-- EXTRACTED INFORMATION follows --

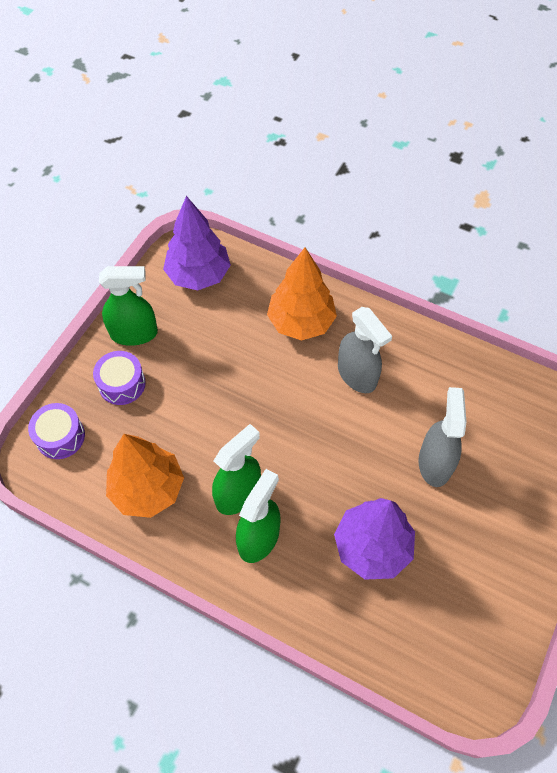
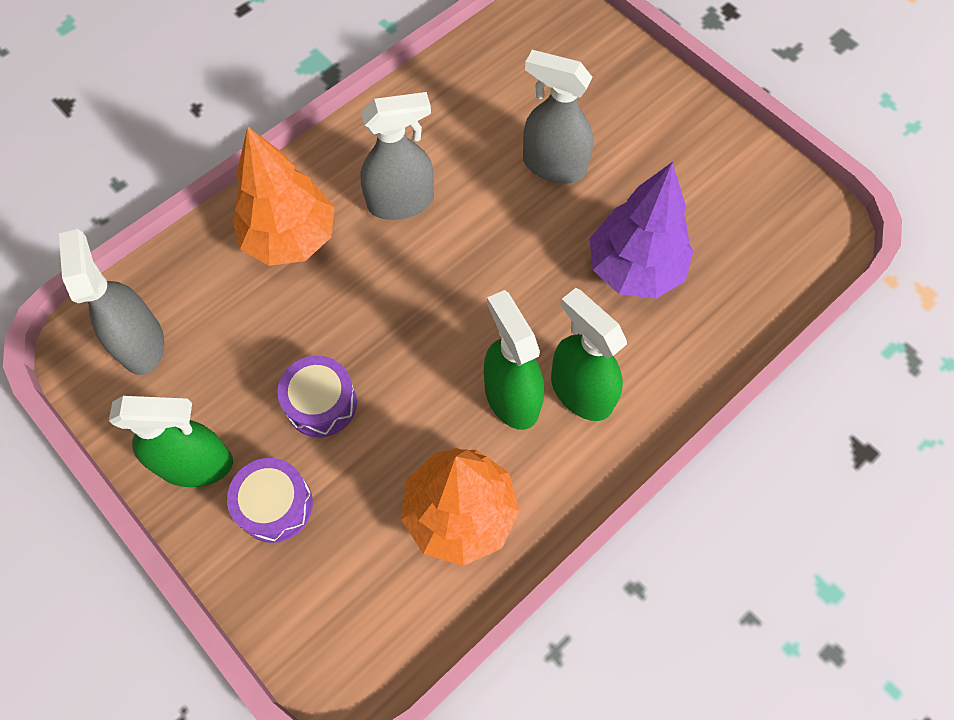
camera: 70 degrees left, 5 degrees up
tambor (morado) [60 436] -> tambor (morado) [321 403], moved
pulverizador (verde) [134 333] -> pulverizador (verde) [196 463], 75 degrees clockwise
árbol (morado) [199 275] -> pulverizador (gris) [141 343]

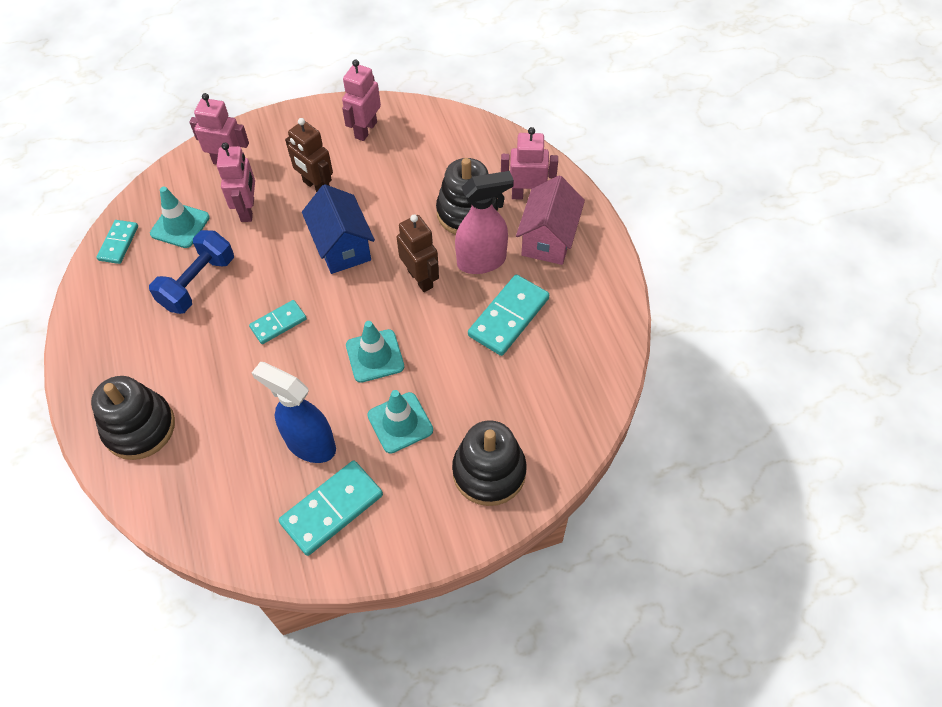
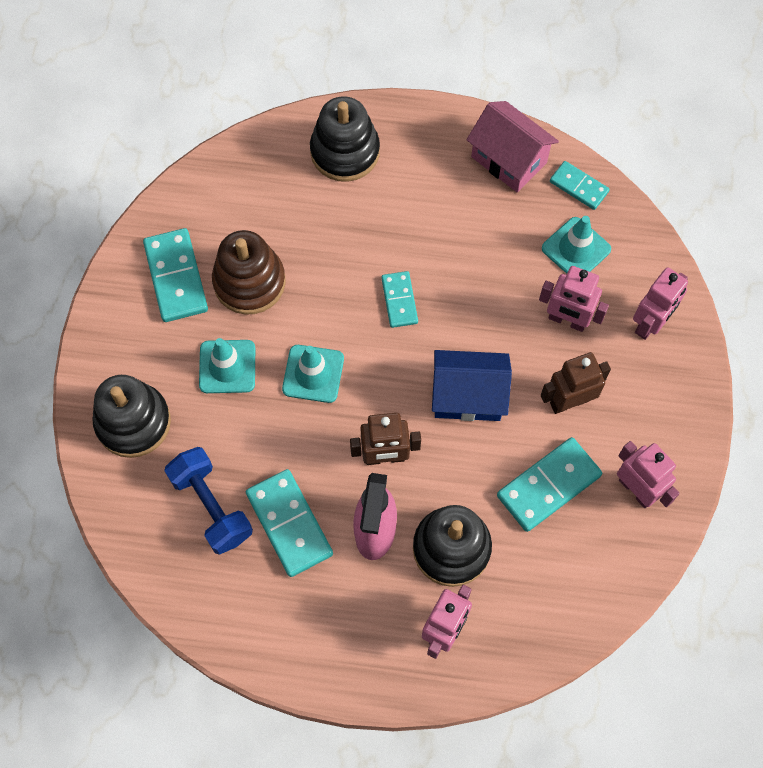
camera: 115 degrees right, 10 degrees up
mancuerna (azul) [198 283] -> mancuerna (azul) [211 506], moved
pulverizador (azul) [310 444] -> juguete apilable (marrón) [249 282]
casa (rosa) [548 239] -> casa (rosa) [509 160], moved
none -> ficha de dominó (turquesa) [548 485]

-- EXTRACTED INFORMATION concluded --

Output each line above exactly as it stands, omitting the pictures.

camera: 70 degrees left, 5 degrees up
tambor (morado) [60 436] -> tambor (morado) [321 403], moved
pulverizador (verde) [134 333] -> pulverizador (verde) [196 463], 75 degrees clockwise
árbol (morado) [199 275] -> pulverizador (gris) [141 343]

camera: 115 degrees right, 10 degrees up
mancuerna (azul) [198 283] -> mancuerna (azul) [211 506], moved
pulverizador (azul) [310 444] -> juguete apilable (marrón) [249 282]
casa (rosa) [548 239] -> casa (rosa) [509 160], moved
none -> ficha de dominó (turquesa) [548 485]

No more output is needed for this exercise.